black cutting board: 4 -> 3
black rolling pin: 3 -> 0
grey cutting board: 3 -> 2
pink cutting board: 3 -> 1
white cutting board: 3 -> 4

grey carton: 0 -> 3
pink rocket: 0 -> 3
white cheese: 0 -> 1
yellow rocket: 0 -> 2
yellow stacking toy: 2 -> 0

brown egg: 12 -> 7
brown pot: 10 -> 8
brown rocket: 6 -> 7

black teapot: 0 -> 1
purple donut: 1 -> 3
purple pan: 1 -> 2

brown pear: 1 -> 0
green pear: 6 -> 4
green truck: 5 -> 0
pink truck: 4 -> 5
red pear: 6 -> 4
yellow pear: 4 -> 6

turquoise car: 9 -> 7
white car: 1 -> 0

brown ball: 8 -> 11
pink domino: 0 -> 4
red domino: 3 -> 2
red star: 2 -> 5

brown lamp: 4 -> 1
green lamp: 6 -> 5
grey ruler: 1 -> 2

■ ■ ■ ■ ■ ■ ■

# [What you will do]
Repeat word for word from the line holding "yellow pear: 4 -> 6" down to the last line above, including both.

# [Written reply]
yellow pear: 4 -> 6

turquoise car: 9 -> 7
white car: 1 -> 0

brown ball: 8 -> 11
pink domino: 0 -> 4
red domino: 3 -> 2
red star: 2 -> 5

brown lamp: 4 -> 1
green lamp: 6 -> 5
grey ruler: 1 -> 2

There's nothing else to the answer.